● **WHAT YOU HAVE TO DO**: Word for word, print out all of the data, omitting every image.
--- PROVIDED RECORDS Enclosed Below ---
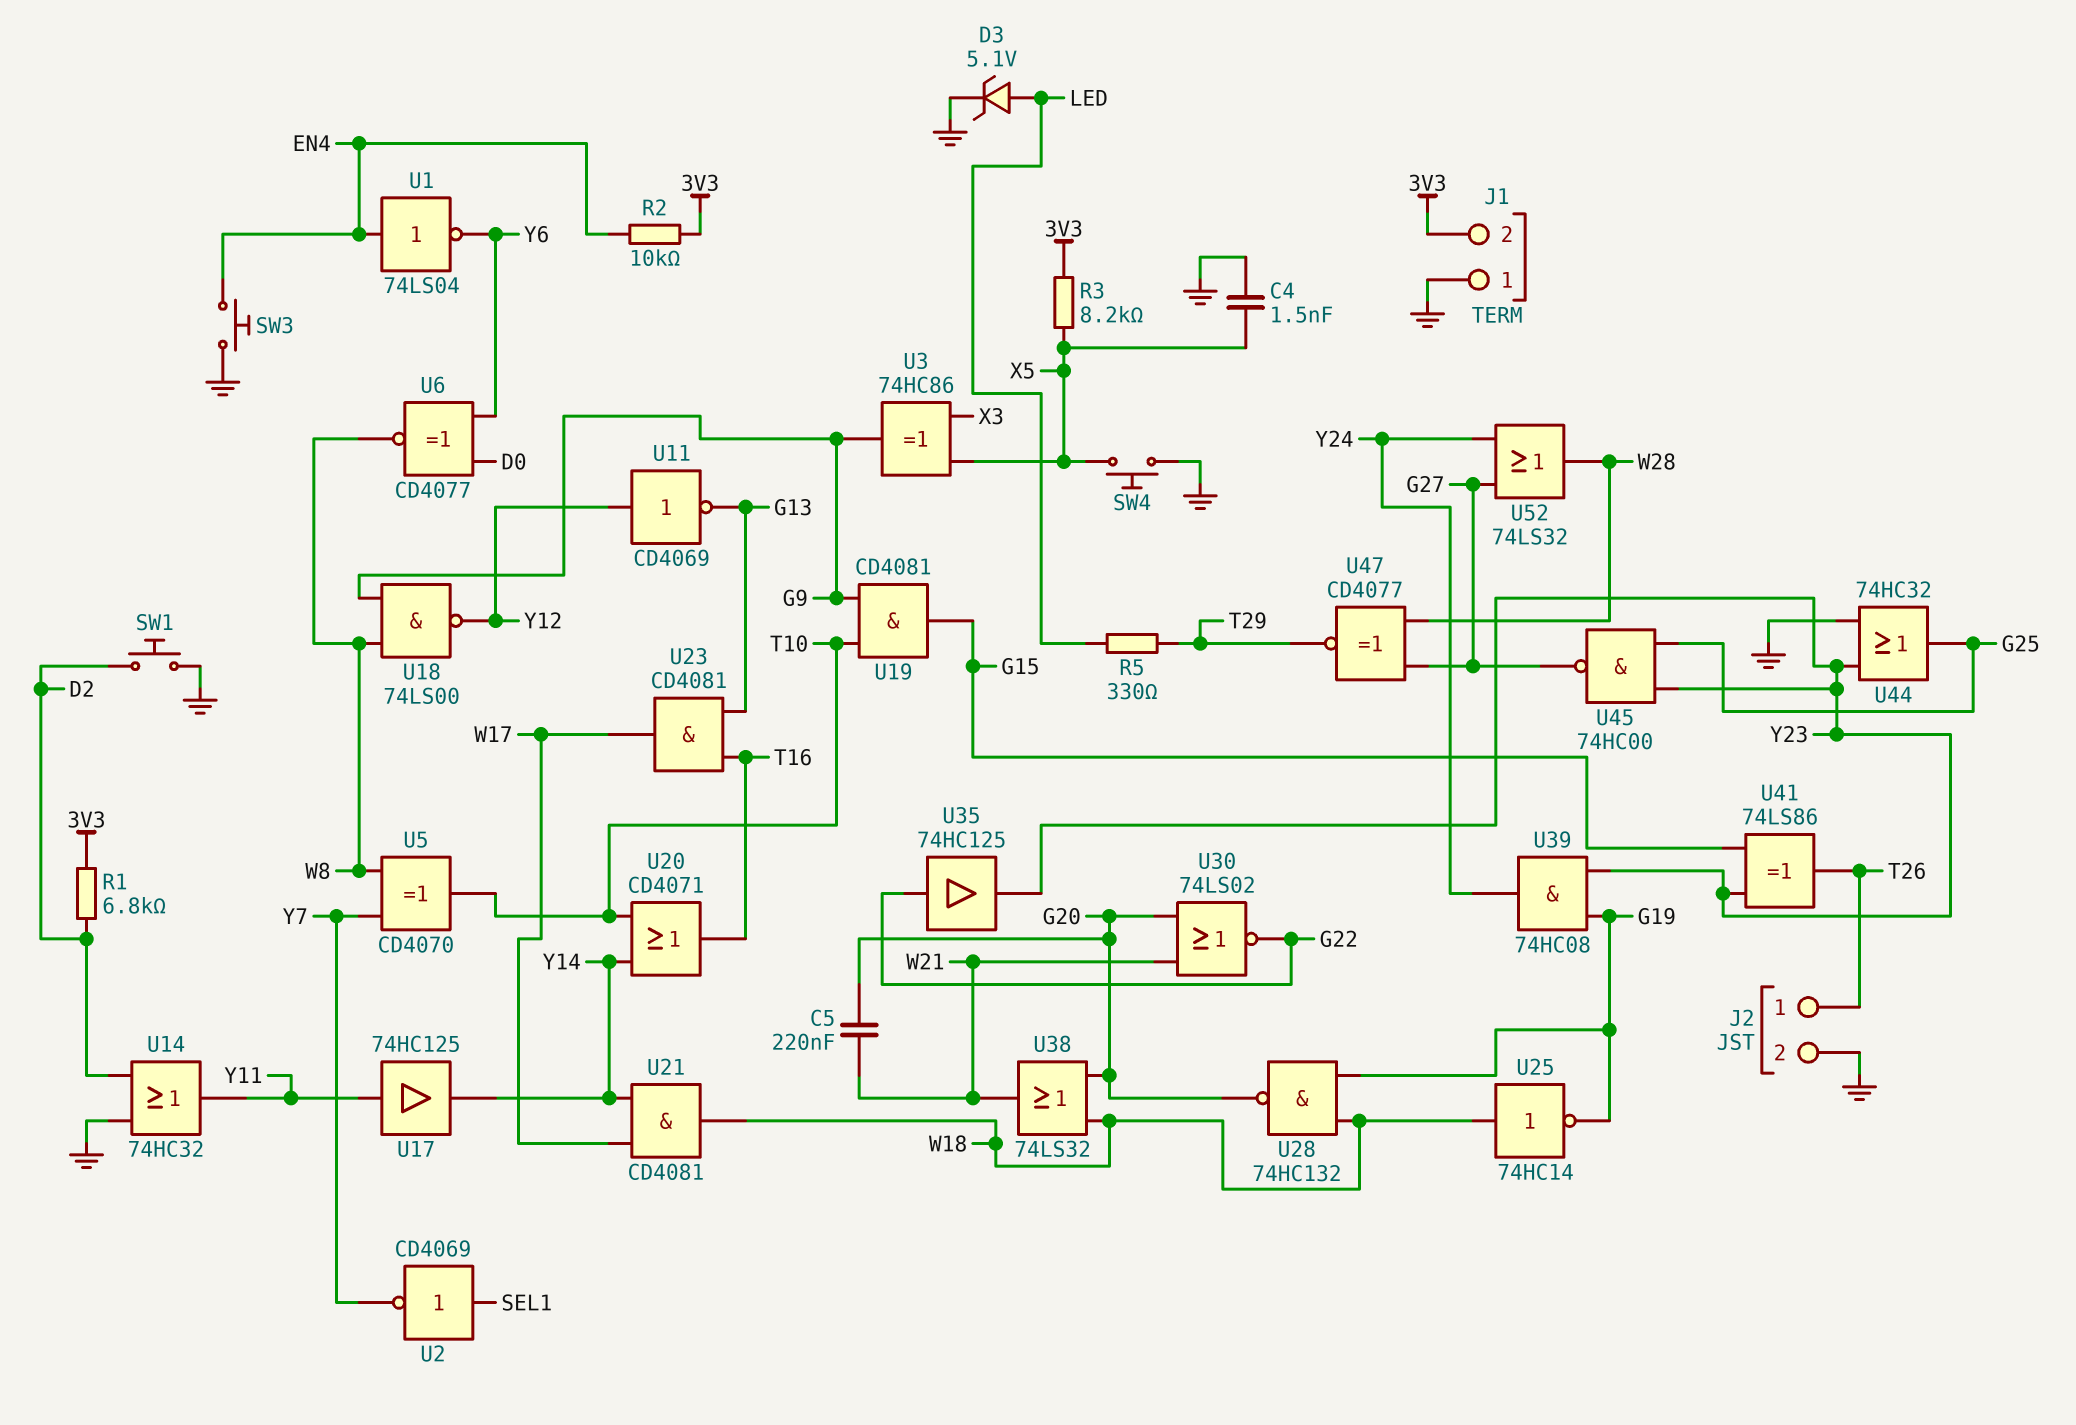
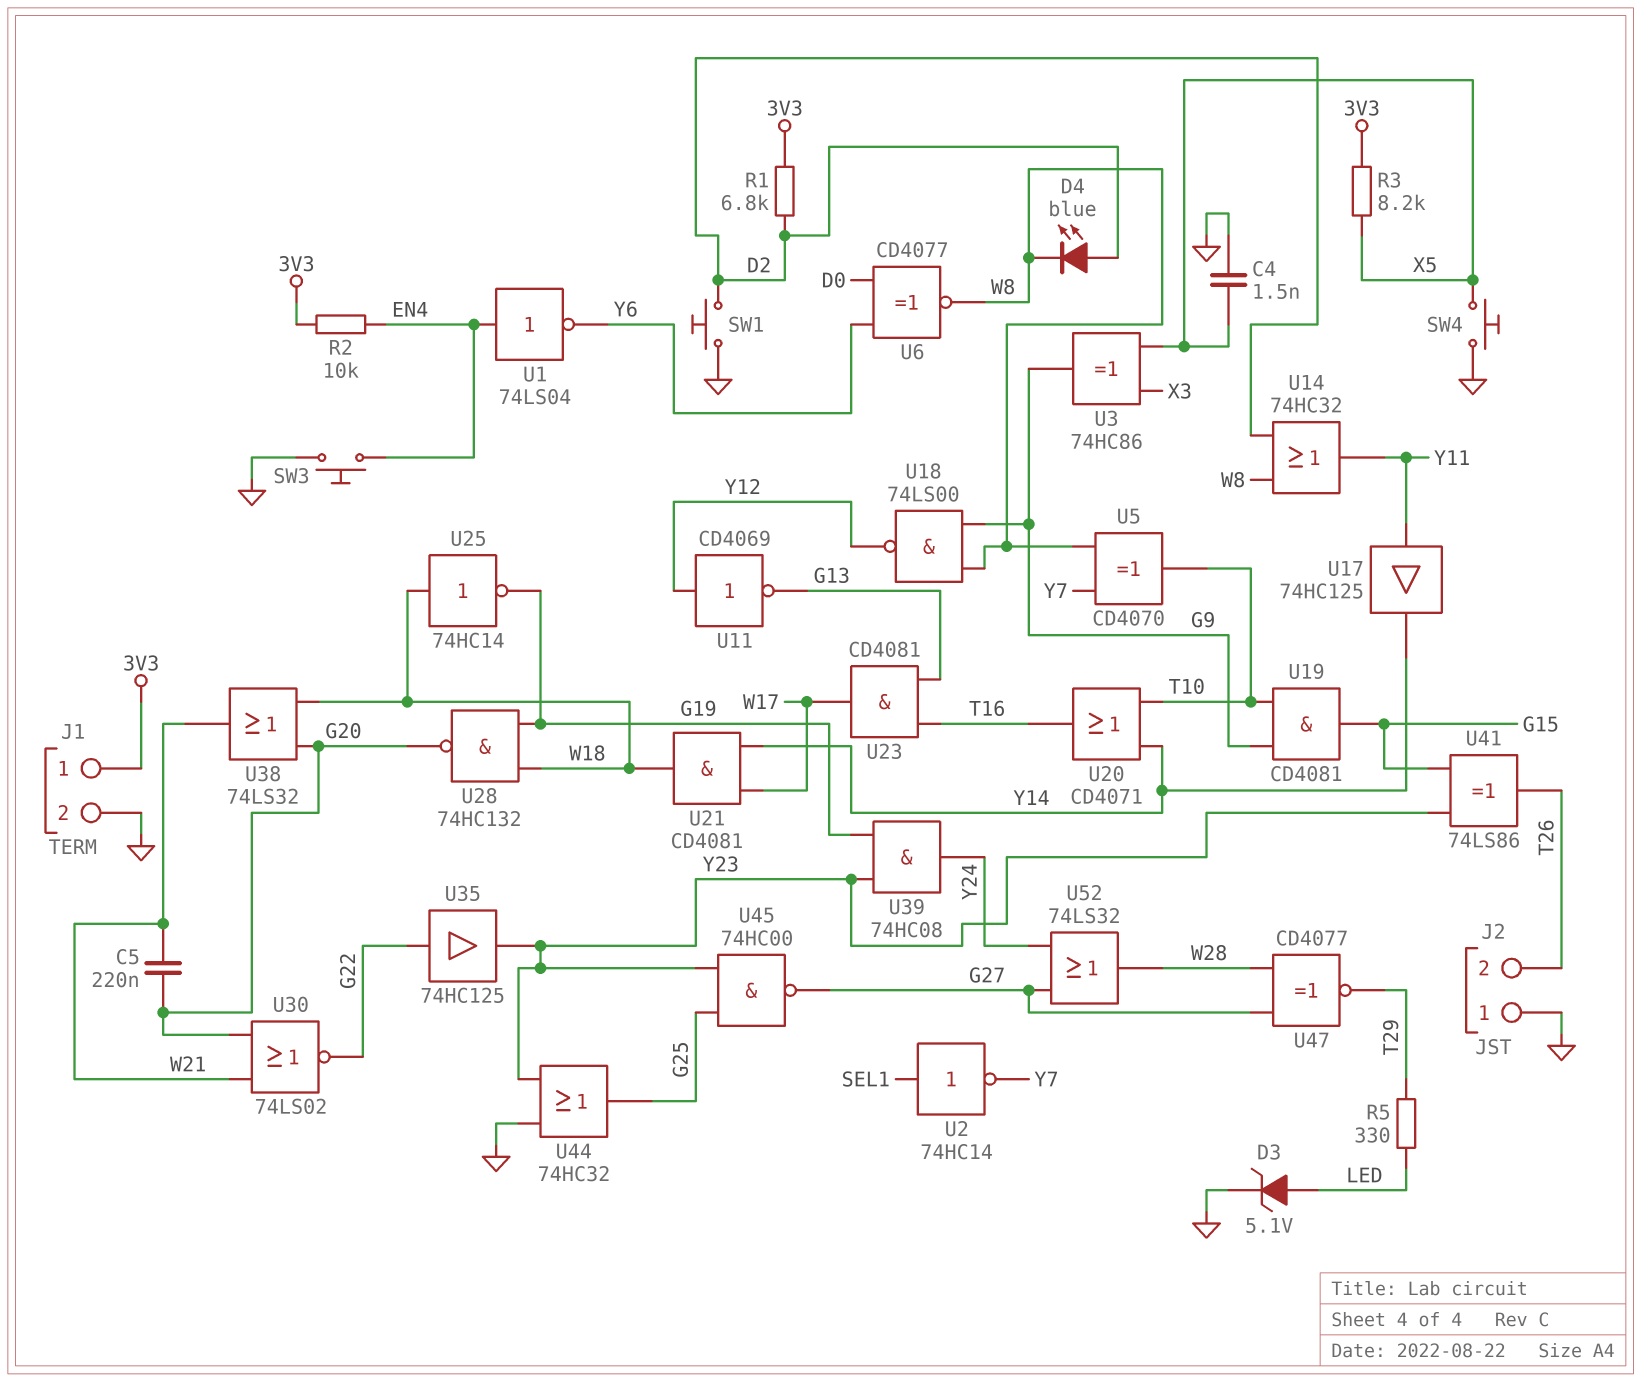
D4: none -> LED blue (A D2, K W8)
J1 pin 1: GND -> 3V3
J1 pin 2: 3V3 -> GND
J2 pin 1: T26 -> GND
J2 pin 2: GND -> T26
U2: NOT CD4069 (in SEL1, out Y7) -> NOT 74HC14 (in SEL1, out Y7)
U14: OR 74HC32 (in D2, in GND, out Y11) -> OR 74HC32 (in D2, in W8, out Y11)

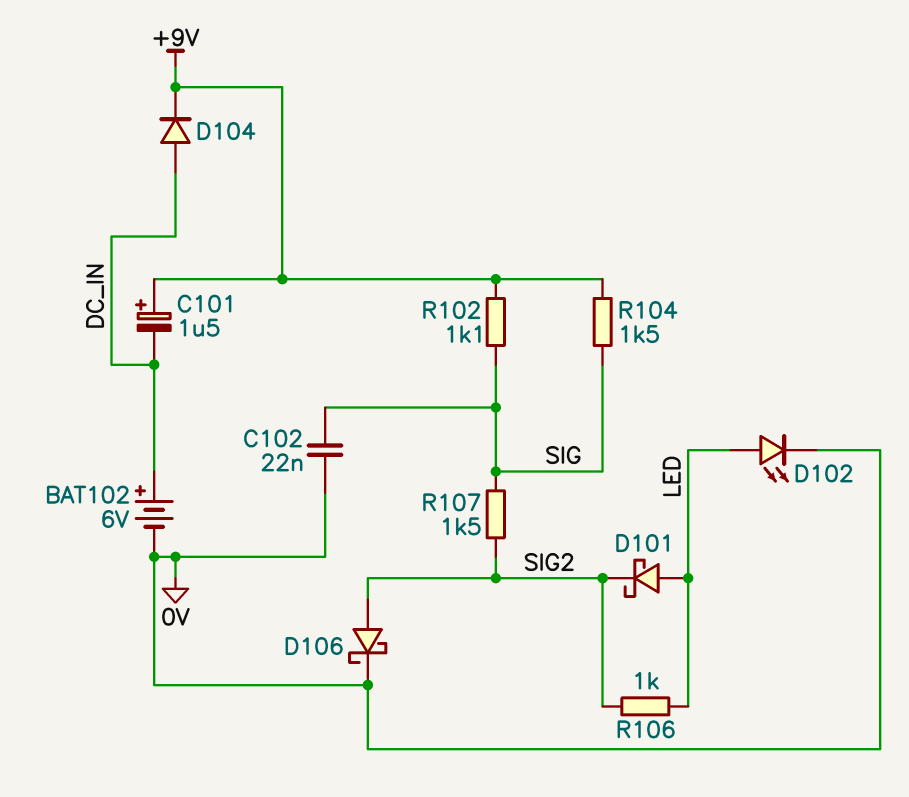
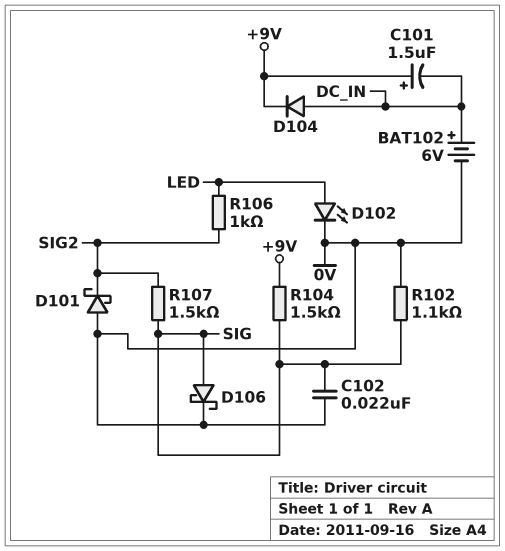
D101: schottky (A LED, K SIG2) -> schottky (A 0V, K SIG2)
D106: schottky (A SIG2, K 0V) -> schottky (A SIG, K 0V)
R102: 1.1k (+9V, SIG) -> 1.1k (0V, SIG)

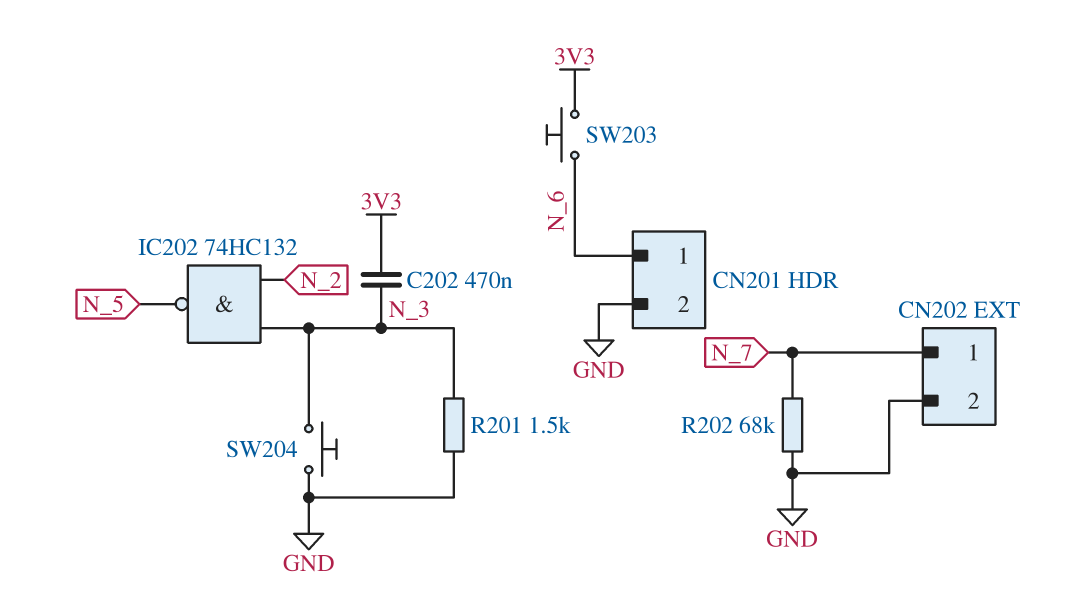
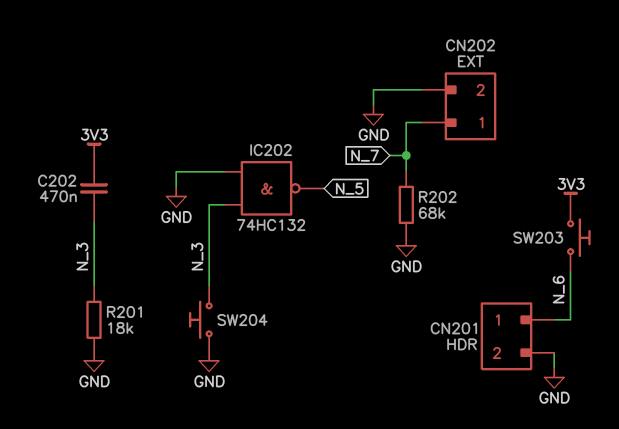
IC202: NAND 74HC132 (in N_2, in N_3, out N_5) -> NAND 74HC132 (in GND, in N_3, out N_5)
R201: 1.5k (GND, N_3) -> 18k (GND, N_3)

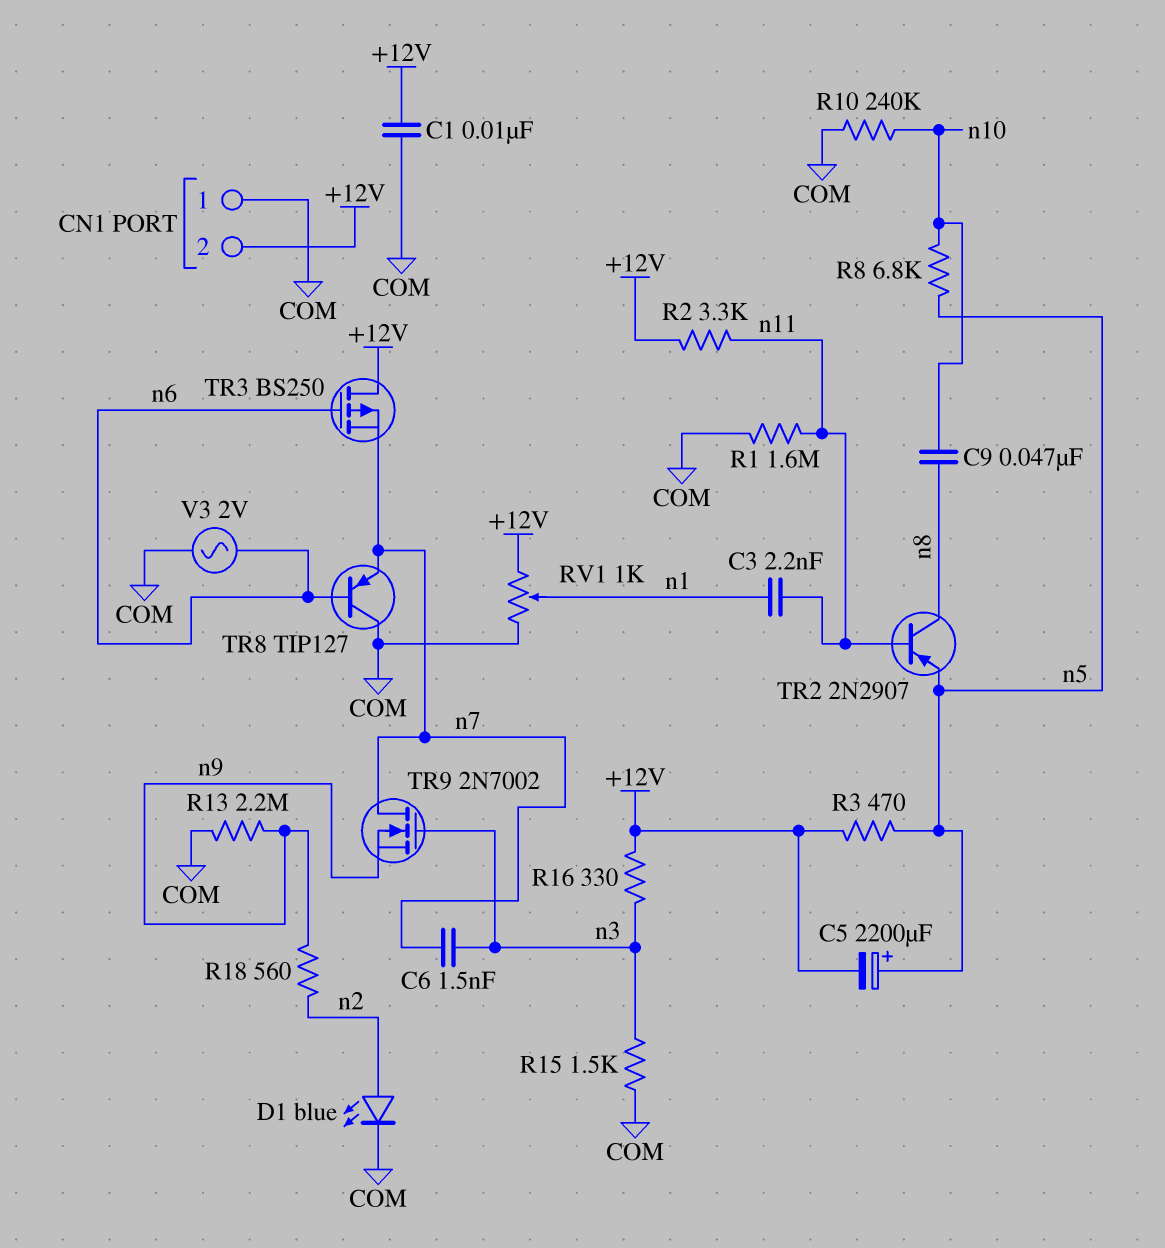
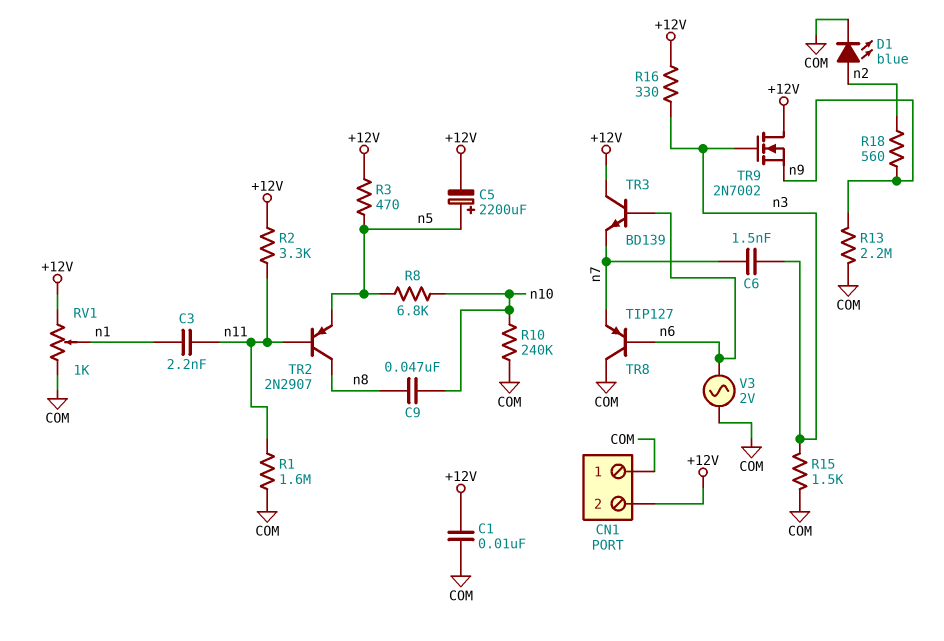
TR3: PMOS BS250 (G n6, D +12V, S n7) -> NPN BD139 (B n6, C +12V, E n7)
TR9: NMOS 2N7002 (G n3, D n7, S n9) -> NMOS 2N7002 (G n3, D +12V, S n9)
--- End of Enclosed PROVIDED RECORDS ---
● **SOLUTION TO THE PROBLEM**:
D4: none -> LED blue (A D2, K W8)
J1 pin 1: GND -> 3V3
J1 pin 2: 3V3 -> GND
J2 pin 1: T26 -> GND
J2 pin 2: GND -> T26
U2: NOT CD4069 (in SEL1, out Y7) -> NOT 74HC14 (in SEL1, out Y7)
U14: OR 74HC32 (in D2, in GND, out Y11) -> OR 74HC32 (in D2, in W8, out Y11)

D101: schottky (A LED, K SIG2) -> schottky (A 0V, K SIG2)
D106: schottky (A SIG2, K 0V) -> schottky (A SIG, K 0V)
R102: 1.1k (+9V, SIG) -> 1.1k (0V, SIG)

IC202: NAND 74HC132 (in N_2, in N_3, out N_5) -> NAND 74HC132 (in GND, in N_3, out N_5)
R201: 1.5k (GND, N_3) -> 18k (GND, N_3)

TR3: PMOS BS250 (G n6, D +12V, S n7) -> NPN BD139 (B n6, C +12V, E n7)
TR9: NMOS 2N7002 (G n3, D n7, S n9) -> NMOS 2N7002 (G n3, D +12V, S n9)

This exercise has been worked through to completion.